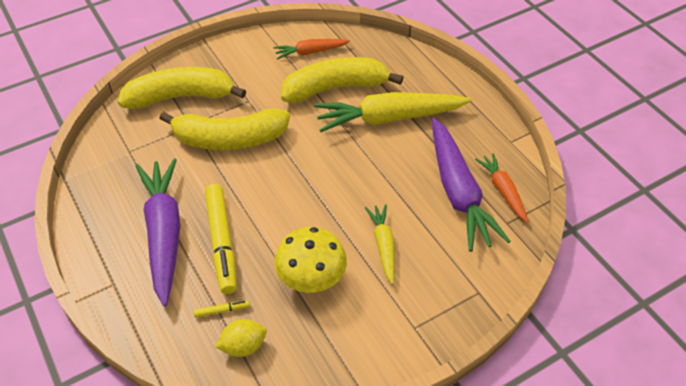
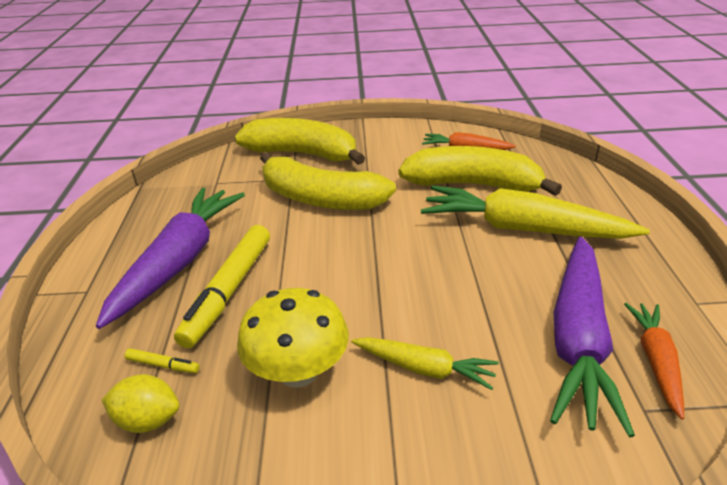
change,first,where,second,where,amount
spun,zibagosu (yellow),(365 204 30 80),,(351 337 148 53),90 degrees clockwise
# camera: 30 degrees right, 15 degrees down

> [WHAT YOU WILL DO] Using the material above, gather every line that includes "degrees".

> [RESPONSE TO THIS TASK]
spun,zibagosu (yellow),(365 204 30 80),,(351 337 148 53),90 degrees clockwise
# camera: 30 degrees right, 15 degrees down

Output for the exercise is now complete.